(DATASET EXTRACT)
┌────────
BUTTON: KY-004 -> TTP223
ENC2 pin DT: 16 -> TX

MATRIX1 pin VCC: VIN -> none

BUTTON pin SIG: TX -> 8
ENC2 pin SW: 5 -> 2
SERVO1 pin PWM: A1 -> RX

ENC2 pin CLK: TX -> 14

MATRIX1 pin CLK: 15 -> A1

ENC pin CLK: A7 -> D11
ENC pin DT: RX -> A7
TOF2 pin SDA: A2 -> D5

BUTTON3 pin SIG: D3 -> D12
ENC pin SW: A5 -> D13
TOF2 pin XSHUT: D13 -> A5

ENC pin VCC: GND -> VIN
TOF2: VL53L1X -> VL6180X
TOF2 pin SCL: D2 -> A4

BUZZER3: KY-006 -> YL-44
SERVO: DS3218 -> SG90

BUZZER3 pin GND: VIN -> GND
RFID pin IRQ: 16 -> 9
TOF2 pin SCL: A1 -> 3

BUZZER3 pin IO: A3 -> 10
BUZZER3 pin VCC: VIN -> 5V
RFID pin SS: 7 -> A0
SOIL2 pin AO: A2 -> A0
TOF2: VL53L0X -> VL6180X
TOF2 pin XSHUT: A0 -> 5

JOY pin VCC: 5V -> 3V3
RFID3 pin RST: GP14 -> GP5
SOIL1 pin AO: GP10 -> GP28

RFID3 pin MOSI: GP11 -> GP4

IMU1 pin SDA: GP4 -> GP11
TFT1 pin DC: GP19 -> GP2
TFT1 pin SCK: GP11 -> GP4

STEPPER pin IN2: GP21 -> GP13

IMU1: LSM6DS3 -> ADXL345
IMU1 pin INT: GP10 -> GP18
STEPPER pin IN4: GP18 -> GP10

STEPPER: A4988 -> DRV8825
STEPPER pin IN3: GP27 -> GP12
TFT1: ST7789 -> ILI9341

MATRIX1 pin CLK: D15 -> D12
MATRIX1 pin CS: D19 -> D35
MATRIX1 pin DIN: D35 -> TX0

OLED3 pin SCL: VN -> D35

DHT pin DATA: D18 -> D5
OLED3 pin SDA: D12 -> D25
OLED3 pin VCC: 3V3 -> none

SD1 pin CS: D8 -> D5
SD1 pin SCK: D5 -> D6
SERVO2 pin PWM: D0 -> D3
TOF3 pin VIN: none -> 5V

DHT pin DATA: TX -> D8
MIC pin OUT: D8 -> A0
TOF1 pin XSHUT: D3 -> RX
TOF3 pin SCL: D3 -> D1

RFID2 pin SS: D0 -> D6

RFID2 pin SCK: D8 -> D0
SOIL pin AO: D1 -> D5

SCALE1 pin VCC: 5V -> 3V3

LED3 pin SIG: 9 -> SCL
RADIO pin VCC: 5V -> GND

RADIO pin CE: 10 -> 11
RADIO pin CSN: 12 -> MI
└────────
(WHAT IS EXPECTED) Give back, exactly as written, the stretch from the line with "SERVO1 pin PWM: A1 -> RX" through the line with "TOF2 pin SCL: D2 -> A4", and no other lines from the records above.

(ANSWER BOX)
SERVO1 pin PWM: A1 -> RX

ENC2 pin CLK: TX -> 14

MATRIX1 pin CLK: 15 -> A1

ENC pin CLK: A7 -> D11
ENC pin DT: RX -> A7
TOF2 pin SDA: A2 -> D5

BUTTON3 pin SIG: D3 -> D12
ENC pin SW: A5 -> D13
TOF2 pin XSHUT: D13 -> A5

ENC pin VCC: GND -> VIN
TOF2: VL53L1X -> VL6180X
TOF2 pin SCL: D2 -> A4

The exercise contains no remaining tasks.